### About this exercise
How many lines of these entries hold the string "turquoise"? Answer with the number alone.

:: Records for this exercise

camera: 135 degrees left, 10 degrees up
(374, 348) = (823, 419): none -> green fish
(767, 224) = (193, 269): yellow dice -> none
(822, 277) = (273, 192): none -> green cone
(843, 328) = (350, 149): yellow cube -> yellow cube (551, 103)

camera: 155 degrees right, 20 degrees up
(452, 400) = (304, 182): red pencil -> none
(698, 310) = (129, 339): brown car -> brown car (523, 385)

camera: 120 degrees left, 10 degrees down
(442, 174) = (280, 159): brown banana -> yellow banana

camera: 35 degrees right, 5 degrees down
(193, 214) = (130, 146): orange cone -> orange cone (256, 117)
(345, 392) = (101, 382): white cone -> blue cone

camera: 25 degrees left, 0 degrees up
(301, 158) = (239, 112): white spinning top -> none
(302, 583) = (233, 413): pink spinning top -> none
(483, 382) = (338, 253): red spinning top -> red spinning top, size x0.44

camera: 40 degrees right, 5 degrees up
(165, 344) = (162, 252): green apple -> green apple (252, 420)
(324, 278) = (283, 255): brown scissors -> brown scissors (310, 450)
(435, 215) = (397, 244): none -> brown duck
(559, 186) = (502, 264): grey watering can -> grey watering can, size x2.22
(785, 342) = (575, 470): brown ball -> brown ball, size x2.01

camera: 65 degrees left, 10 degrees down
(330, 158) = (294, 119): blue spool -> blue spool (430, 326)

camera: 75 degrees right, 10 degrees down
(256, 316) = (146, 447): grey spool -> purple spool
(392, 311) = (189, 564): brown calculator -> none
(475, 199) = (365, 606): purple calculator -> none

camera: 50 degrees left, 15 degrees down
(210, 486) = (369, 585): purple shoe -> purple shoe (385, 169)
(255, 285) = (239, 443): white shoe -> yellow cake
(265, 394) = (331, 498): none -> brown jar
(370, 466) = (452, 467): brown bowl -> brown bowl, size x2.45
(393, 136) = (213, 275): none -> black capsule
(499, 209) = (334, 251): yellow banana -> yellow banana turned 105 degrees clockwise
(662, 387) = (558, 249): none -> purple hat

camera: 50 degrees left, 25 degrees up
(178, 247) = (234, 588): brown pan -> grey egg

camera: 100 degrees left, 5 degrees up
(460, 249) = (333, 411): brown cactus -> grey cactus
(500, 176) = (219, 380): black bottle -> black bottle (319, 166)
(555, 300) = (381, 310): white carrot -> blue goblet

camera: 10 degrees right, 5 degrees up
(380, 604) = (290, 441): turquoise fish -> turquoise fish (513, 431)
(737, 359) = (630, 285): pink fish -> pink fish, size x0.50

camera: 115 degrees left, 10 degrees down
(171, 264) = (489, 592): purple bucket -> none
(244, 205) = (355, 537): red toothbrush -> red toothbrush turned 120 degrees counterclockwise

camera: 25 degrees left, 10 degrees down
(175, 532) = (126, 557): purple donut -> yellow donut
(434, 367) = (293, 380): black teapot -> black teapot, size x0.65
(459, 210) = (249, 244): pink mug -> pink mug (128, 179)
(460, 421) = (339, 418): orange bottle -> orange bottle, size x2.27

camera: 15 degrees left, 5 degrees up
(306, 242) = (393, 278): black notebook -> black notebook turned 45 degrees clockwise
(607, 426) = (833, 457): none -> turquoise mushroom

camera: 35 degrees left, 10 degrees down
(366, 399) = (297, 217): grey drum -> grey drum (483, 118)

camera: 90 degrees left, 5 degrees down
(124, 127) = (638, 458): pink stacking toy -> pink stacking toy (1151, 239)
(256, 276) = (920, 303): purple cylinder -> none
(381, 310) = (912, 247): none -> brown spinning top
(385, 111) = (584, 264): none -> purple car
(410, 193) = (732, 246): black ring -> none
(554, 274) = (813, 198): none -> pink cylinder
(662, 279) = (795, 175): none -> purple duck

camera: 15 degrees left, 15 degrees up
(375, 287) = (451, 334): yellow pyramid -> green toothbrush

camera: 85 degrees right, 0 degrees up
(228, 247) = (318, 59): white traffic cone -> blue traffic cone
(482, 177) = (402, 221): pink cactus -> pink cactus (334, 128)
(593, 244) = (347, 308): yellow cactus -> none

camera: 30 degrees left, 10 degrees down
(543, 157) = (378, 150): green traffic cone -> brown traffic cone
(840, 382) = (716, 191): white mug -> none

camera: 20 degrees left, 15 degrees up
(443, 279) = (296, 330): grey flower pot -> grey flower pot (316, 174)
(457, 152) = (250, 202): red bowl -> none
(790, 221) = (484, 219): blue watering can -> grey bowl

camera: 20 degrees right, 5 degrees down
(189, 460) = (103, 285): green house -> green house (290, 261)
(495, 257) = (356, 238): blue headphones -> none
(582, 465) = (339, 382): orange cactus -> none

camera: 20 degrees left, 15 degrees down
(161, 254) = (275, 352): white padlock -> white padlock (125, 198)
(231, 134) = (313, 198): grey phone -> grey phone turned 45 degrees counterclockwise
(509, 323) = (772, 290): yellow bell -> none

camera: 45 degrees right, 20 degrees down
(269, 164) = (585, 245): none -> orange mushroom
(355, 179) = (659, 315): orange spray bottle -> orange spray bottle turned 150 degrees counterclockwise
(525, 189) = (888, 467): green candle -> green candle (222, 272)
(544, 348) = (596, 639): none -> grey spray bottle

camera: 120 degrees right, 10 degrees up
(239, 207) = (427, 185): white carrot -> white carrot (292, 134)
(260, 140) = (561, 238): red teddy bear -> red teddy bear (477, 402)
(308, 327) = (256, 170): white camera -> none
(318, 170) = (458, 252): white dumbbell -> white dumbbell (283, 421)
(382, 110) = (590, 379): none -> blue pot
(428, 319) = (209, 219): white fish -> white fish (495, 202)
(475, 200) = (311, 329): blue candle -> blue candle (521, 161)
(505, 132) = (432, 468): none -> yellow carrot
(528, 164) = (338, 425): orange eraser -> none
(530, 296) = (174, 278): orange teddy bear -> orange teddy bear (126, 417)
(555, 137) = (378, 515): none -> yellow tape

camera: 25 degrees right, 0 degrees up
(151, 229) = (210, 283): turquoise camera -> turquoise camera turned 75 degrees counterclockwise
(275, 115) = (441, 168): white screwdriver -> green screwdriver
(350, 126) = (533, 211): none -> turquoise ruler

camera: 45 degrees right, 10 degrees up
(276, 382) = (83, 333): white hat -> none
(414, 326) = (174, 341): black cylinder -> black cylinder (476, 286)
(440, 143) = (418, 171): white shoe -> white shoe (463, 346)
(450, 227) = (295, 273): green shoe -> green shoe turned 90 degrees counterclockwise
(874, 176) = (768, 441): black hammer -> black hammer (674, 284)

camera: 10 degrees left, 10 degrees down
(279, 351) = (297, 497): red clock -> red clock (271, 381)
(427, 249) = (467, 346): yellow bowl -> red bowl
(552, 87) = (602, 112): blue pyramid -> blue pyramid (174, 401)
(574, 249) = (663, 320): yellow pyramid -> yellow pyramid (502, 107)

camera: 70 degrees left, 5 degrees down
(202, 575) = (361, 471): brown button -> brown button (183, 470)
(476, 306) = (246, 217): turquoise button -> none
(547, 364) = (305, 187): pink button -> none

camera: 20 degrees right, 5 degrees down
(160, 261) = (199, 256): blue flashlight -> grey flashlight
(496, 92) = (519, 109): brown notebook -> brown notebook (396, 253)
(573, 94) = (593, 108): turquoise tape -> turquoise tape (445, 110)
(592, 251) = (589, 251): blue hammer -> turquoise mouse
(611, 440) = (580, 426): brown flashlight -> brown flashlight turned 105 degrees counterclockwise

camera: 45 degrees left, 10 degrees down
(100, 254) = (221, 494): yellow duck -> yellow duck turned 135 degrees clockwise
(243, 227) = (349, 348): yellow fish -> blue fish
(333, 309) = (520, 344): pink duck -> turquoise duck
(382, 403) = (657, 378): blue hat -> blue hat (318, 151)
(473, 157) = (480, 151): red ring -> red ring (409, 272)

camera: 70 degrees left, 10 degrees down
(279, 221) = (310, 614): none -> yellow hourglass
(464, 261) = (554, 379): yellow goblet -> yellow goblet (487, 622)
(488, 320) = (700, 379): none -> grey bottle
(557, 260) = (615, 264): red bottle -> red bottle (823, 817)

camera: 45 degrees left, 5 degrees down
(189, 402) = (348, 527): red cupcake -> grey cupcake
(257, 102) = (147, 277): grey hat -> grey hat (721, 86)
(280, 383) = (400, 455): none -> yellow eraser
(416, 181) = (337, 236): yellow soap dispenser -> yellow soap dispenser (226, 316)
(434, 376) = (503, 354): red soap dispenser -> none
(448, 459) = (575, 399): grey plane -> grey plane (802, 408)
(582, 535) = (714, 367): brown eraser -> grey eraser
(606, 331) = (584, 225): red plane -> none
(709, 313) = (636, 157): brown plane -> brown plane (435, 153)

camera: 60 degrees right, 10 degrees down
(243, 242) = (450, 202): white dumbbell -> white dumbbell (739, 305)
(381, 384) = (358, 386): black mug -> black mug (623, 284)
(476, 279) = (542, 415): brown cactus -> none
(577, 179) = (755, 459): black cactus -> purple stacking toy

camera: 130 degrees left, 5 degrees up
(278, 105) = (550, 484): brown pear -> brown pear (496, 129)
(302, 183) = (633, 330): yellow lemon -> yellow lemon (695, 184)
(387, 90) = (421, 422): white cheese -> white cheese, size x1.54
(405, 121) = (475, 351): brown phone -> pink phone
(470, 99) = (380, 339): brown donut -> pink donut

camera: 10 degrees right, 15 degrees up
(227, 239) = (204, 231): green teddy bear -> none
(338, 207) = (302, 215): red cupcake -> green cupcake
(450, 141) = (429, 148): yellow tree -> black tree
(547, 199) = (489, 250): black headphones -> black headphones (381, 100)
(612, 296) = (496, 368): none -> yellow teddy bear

::::

### Solution to this task
8